→ What you need to do
The task calls for an exact copy of the records, without any images.

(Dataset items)
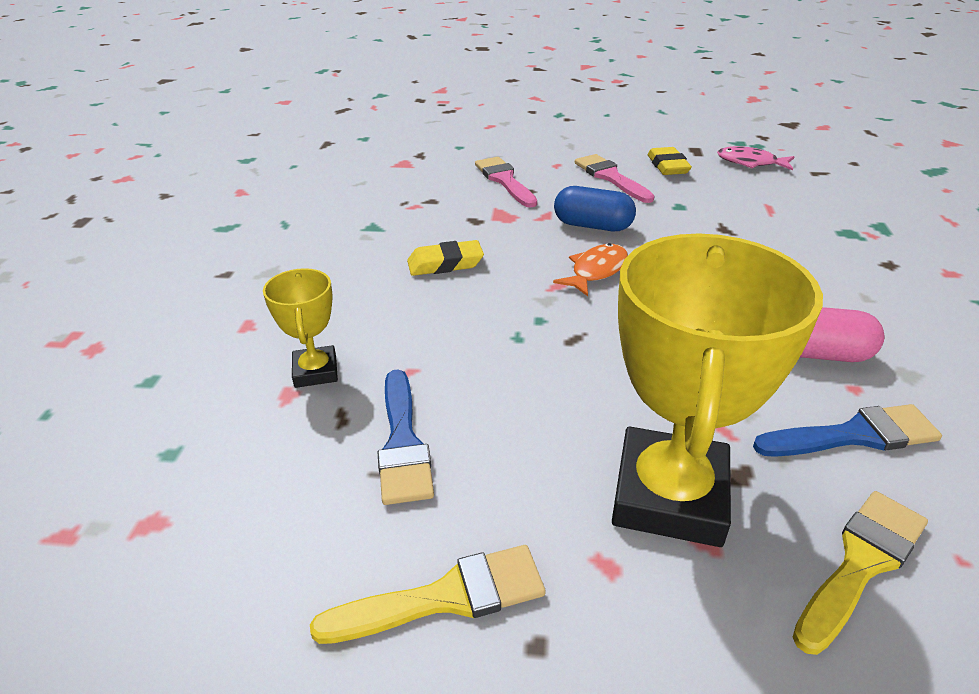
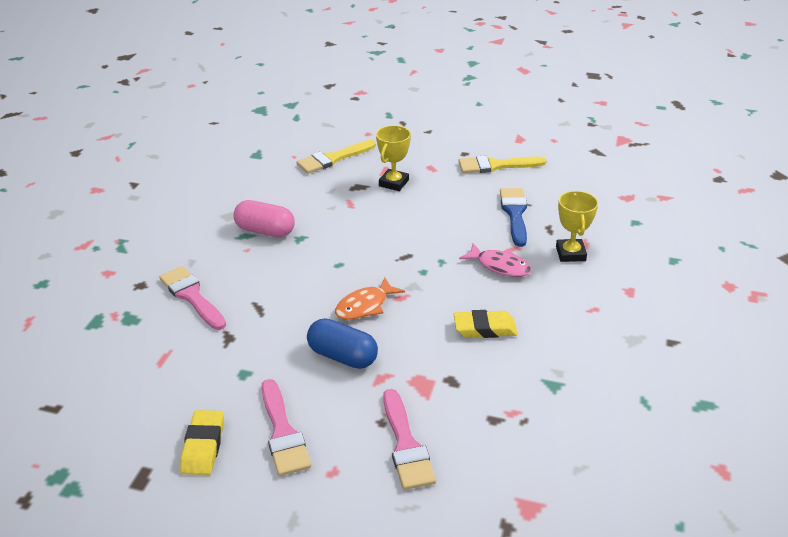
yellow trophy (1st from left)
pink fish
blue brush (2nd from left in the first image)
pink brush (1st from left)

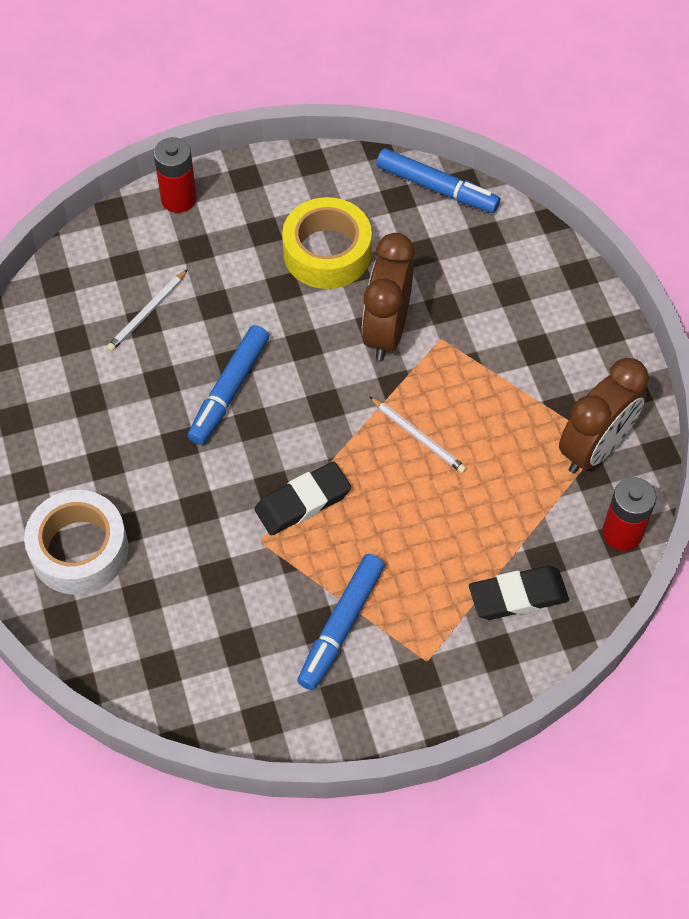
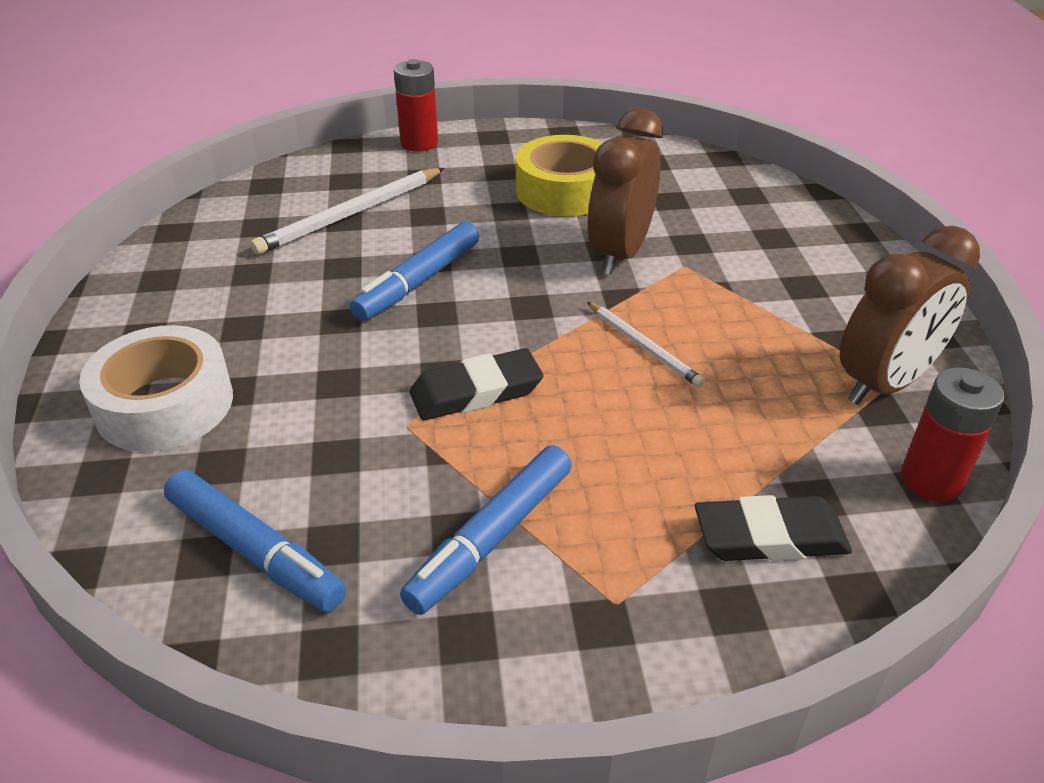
white pencil (1st from left)
blue marker (1st from left)

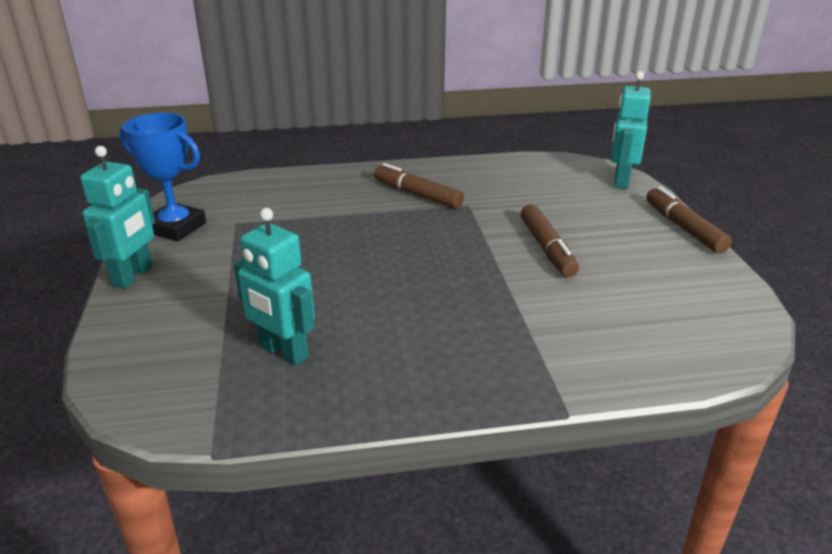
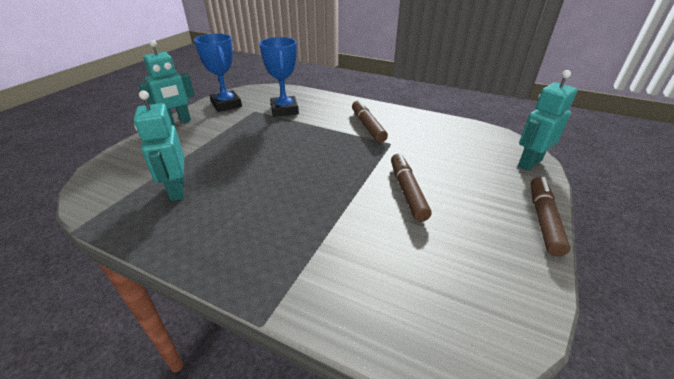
brown marker (2nd from left)
blue trophy (2nd from left)

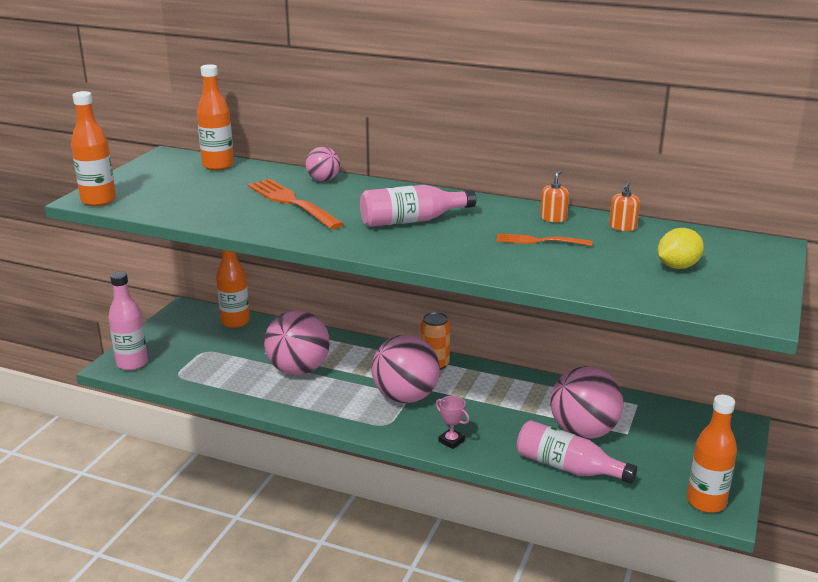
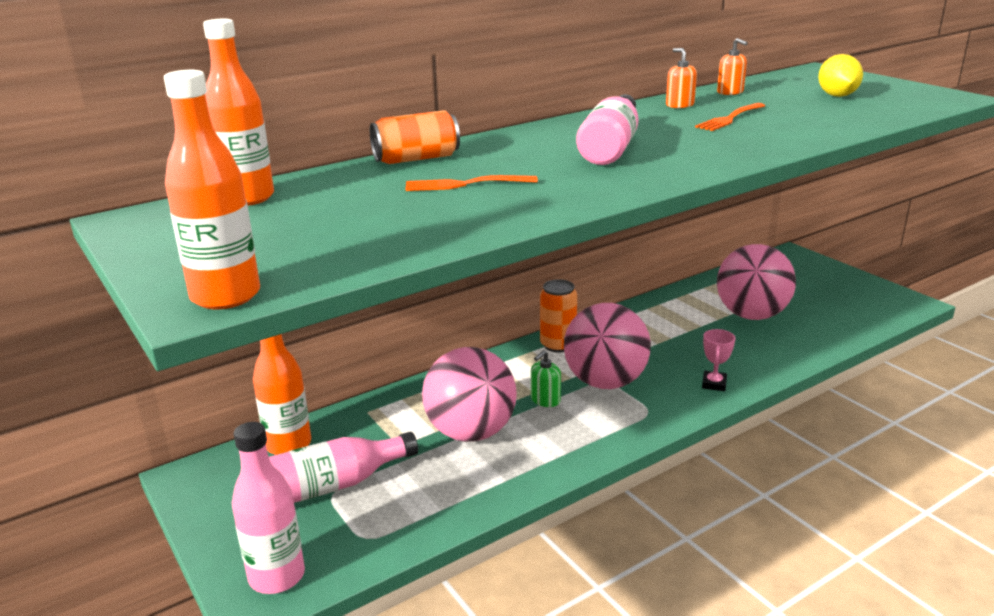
orange fork (1st from left)
orange can (1st from left)
pink trophy
pink bottle (2nd from left)
orange bottle (4th from left in the first image)
green soap dispenser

→ Exercise answer
yellow trophy (1st from left)
pink fish
blue brush (2nd from left in the first image)
pink brush (1st from left)

white pencil (1st from left)
blue marker (1st from left)

brown marker (2nd from left)
blue trophy (2nd from left)

orange fork (1st from left)
orange can (1st from left)
pink trophy
pink bottle (2nd from left)
orange bottle (4th from left in the first image)
green soap dispenser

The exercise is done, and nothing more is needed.